**Work item:** Scan the records and identify every line in which the string "none" occurs, then return those lines.
▬▬▬▬▬▬▬▬▬▬
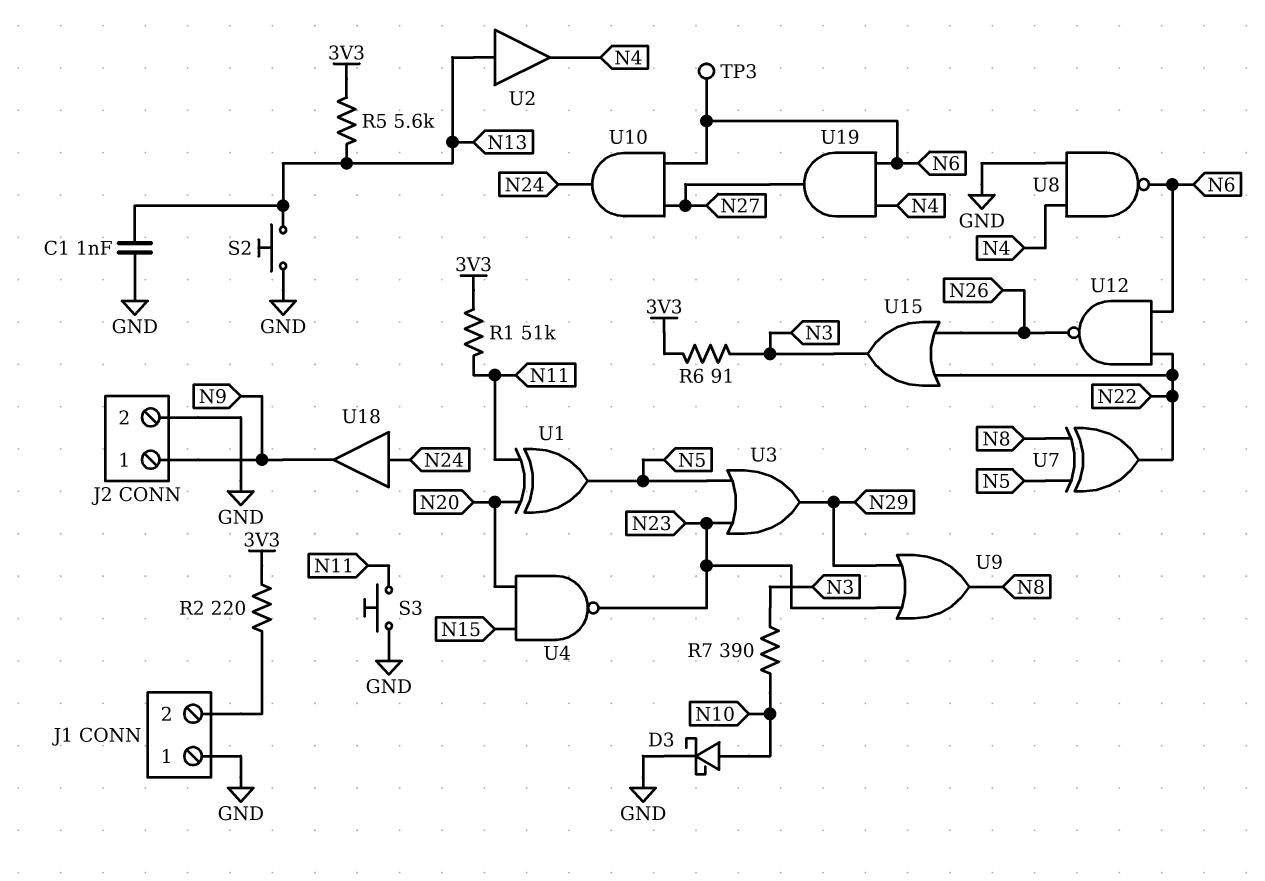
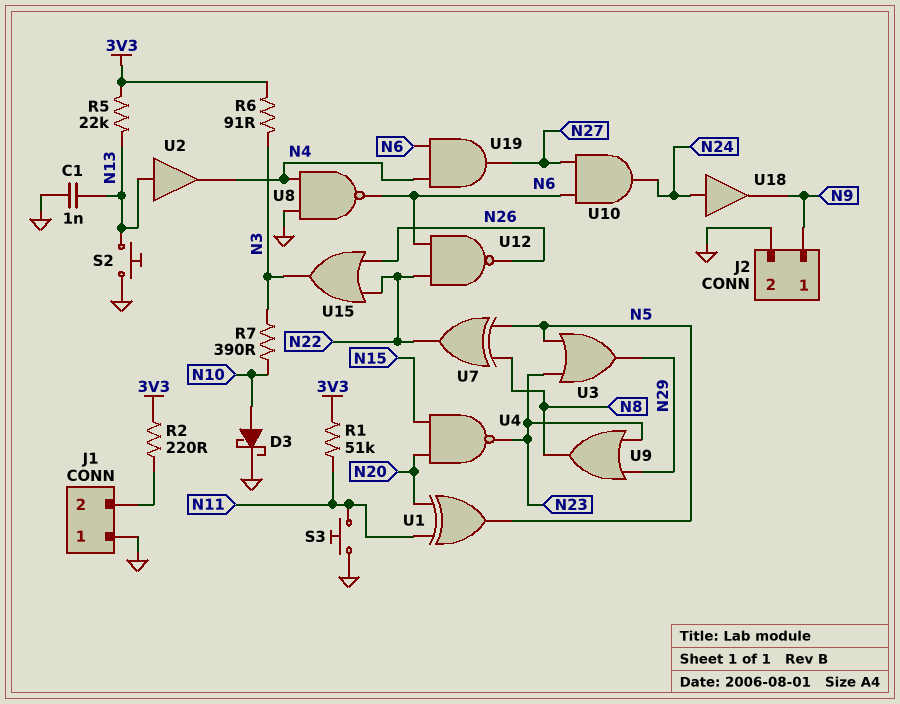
R5: 5.6k (3V3, N13) -> 22k (3V3, N13)
TP3: test point (N6) -> none

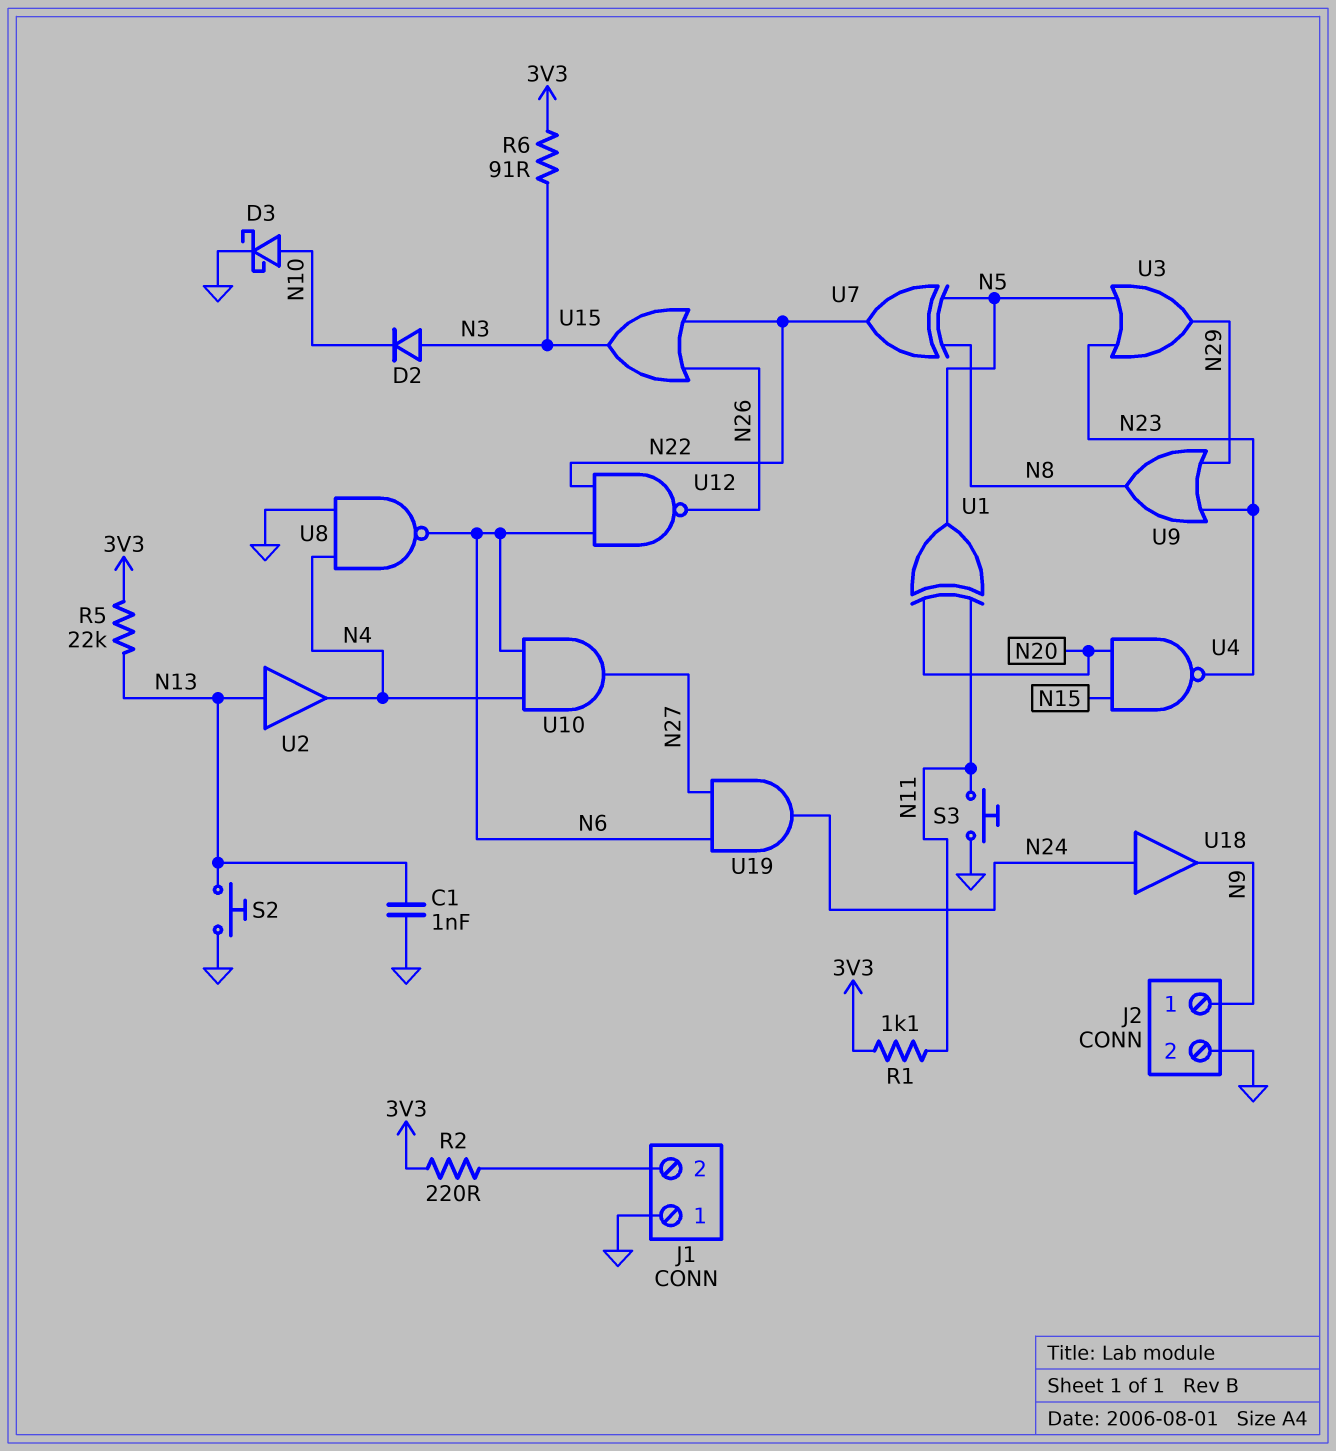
D2: none -> diode (A N3, K N10)
R1: 51k (3V3, N11) -> 1.1k (3V3, N11)
R7: 390 (N3, N10) -> none
U10: AND (in N6, in N27, out N24) -> AND (in N4, in N6, out N27)
U19: AND (in N4, in N6, out N27) -> AND (in N6, in N27, out N24)

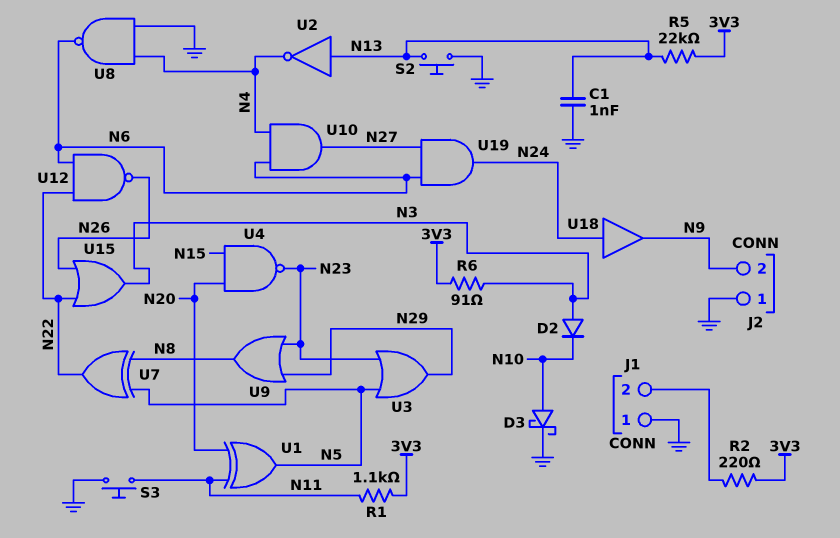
J2 pin 1: N9 -> GND
J2 pin 2: GND -> N9
U2: buffer (in N13, out N4) -> NOT (in N13, out N4)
▬▬▬▬▬▬▬▬▬▬
**Your response:**
TP3: test point (N6) -> none
D2: none -> diode (A N3, K N10)
R7: 390 (N3, N10) -> none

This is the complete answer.